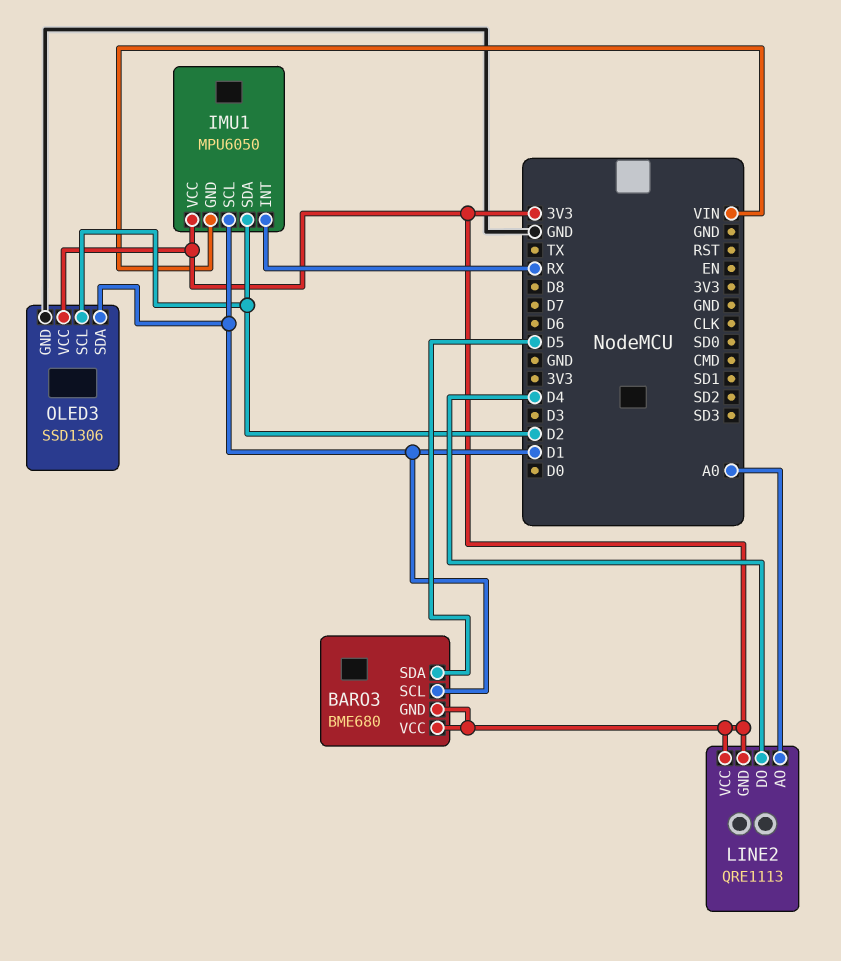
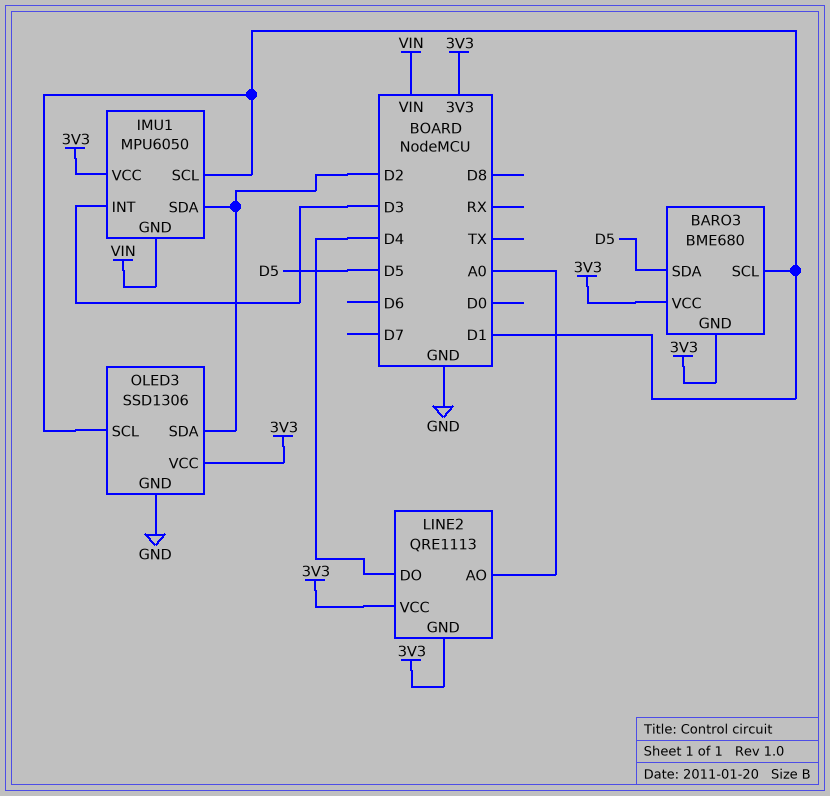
IMU1 pin INT: RX -> D3
OLED3 pin SCL: D2 -> D1
OLED3 pin SDA: D1 -> D2

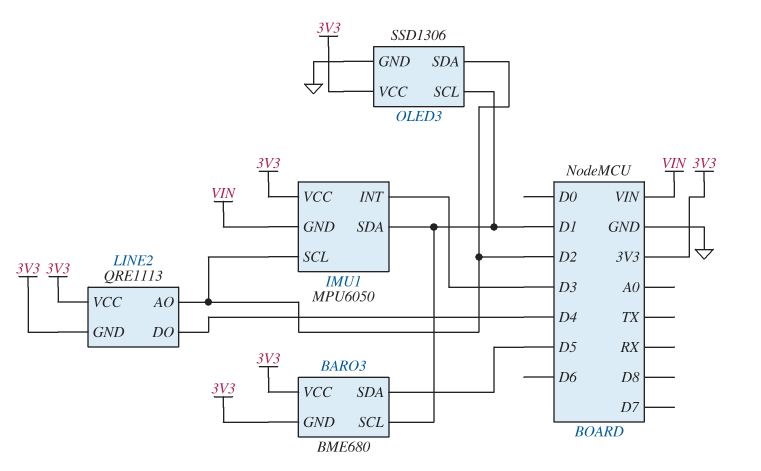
IMU1 pin SCL: D1 -> D2
IMU1 pin SDA: D2 -> D1
LINE2 pin AO: A0 -> D2

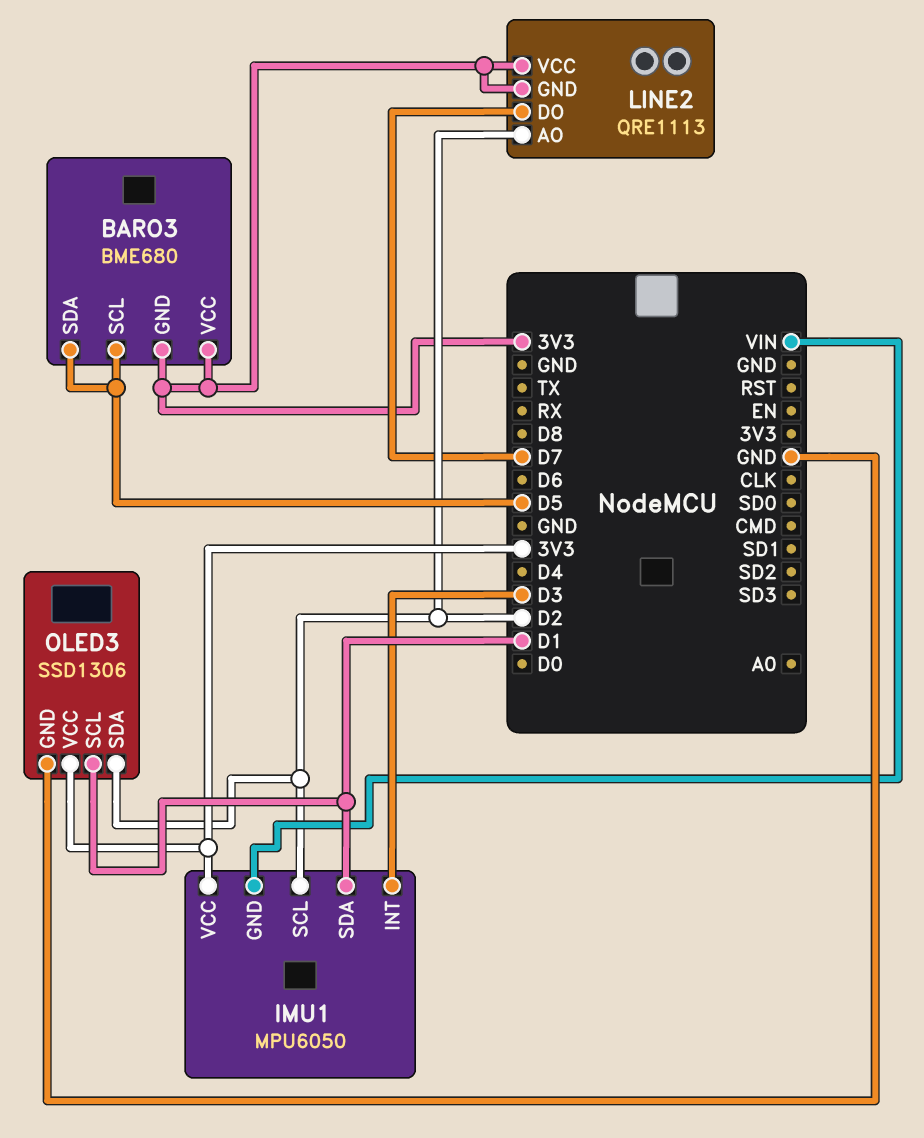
BARO3 pin SCL: D1 -> D5
LINE2 pin DO: D4 -> D7

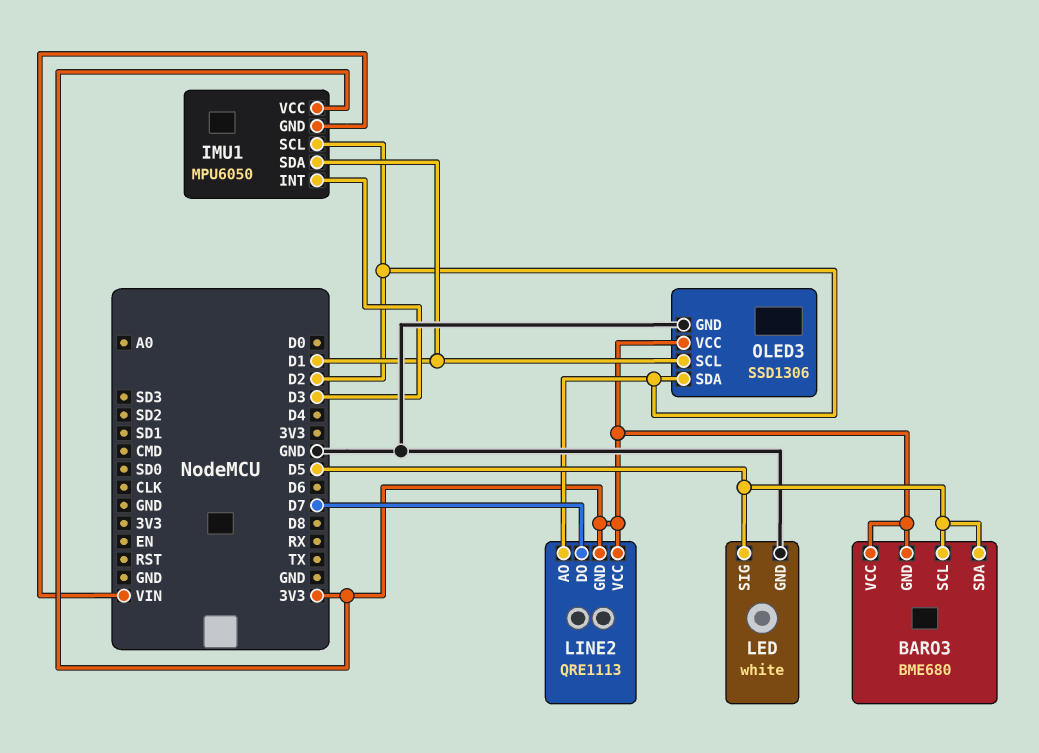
LED: none -> white
LED pin GND: none -> GND
LED pin SIG: none -> D5

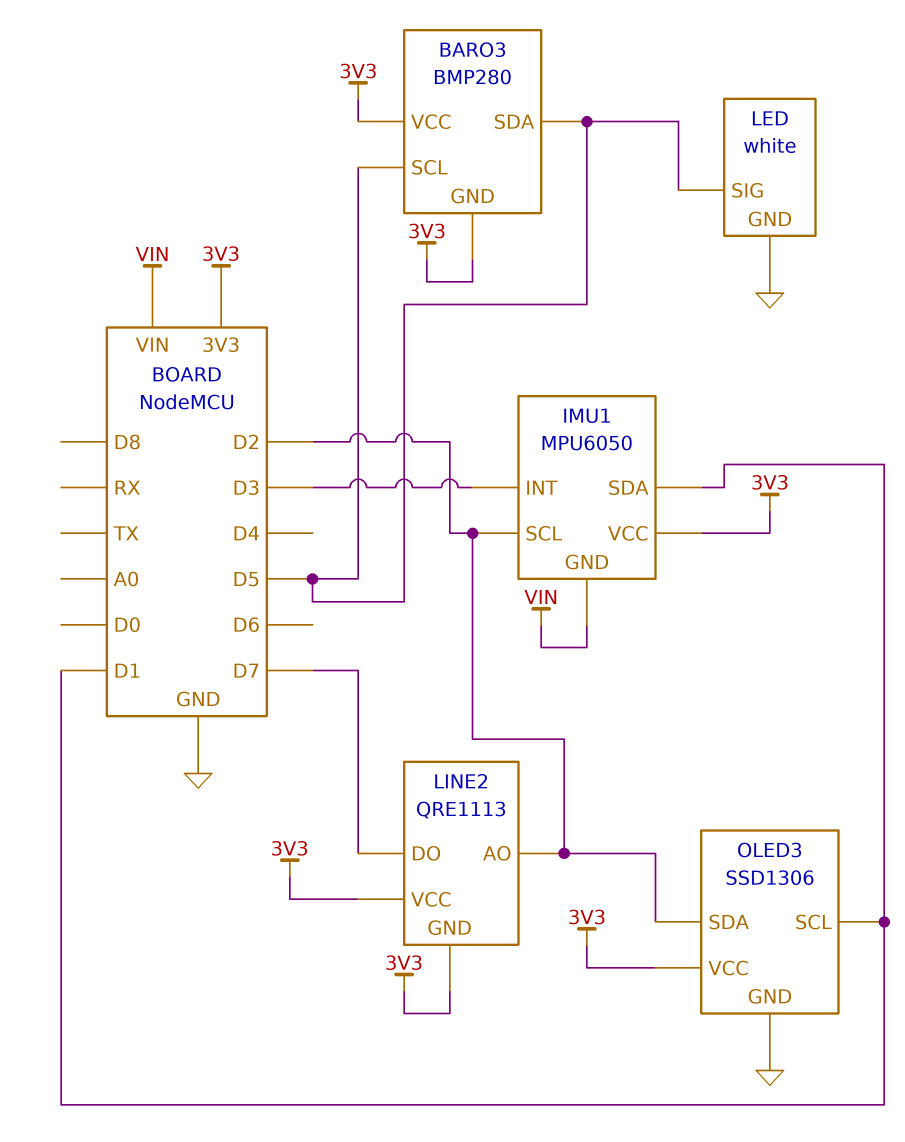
BARO3: BME680 -> BMP280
────────────────────
Problem details => Each line of the data that holds the word "none" should be copied.

Solved problem =>
LED: none -> white
LED pin GND: none -> GND
LED pin SIG: none -> D5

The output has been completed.